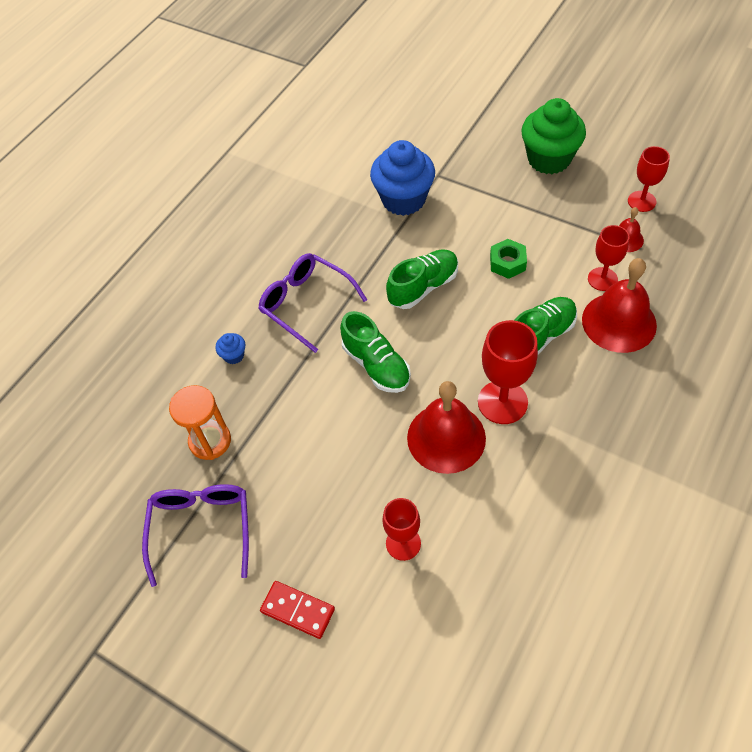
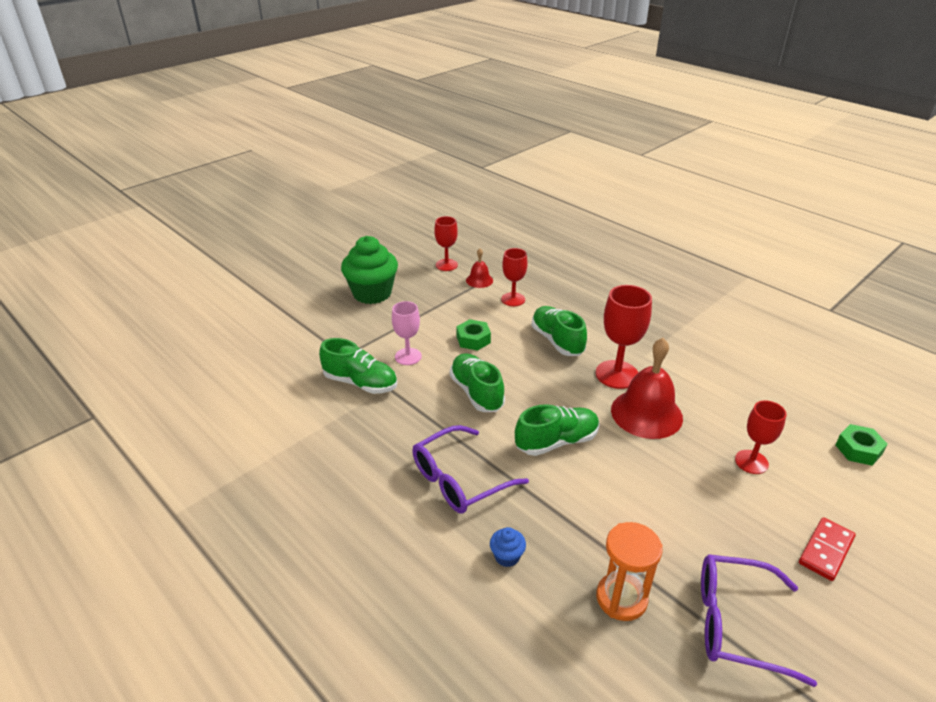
camera: 80 degrees left, 20 degrees down
(403, 199) = (360, 383): blue cupcake -> green shoe
(456, 220) = (408, 356): none -> pink goblet
(461, 663) = (858, 449): none -> green nut
(619, 322) = (557, 302): red bell -> none

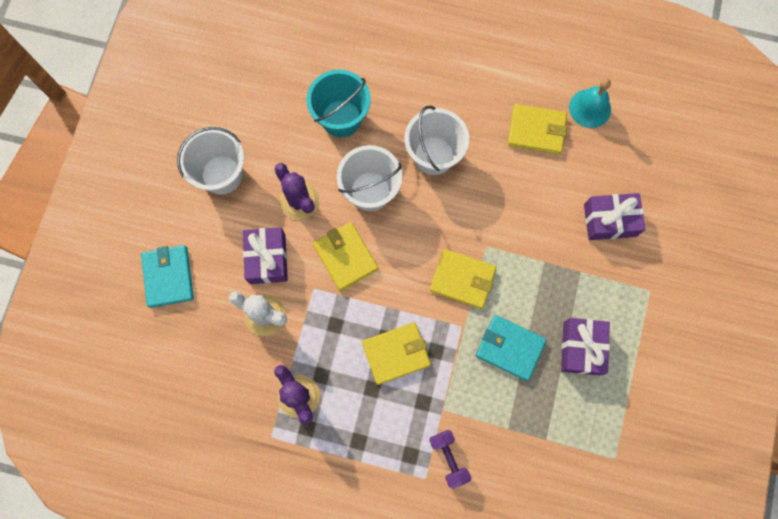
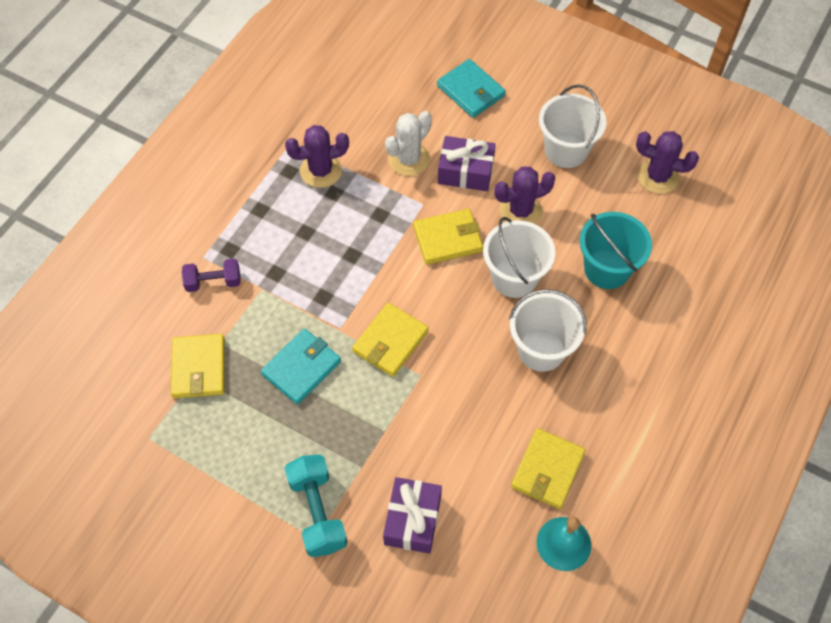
camera: 105 degrees right, 15 degrees down
(168, 277) = (471, 91): turquoise wallet -> turquoise wallet turned 45 degrees clockwise
(233, 92) = (657, 176): none -> purple cactus
(396, 353) = (333, 260): yellow wallet -> yellow wallet (199, 368)
(581, 348) = (275, 440): purple gift -> none
(628, 295) = (317, 512): none -> turquoise dumbbell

■ PROMPT: Pictures are not part of the copy; output everything else in the records exactly.

■ RESPONSE AREA:
camera: 80 degrees left, 20 degrees down
(403, 199) = (360, 383): blue cupcake -> green shoe
(456, 220) = (408, 356): none -> pink goblet
(461, 663) = (858, 449): none -> green nut
(619, 322) = (557, 302): red bell -> none

camera: 105 degrees right, 15 degrees down
(168, 277) = (471, 91): turquoise wallet -> turquoise wallet turned 45 degrees clockwise
(233, 92) = (657, 176): none -> purple cactus
(396, 353) = (333, 260): yellow wallet -> yellow wallet (199, 368)
(581, 348) = (275, 440): purple gift -> none
(628, 295) = (317, 512): none -> turquoise dumbbell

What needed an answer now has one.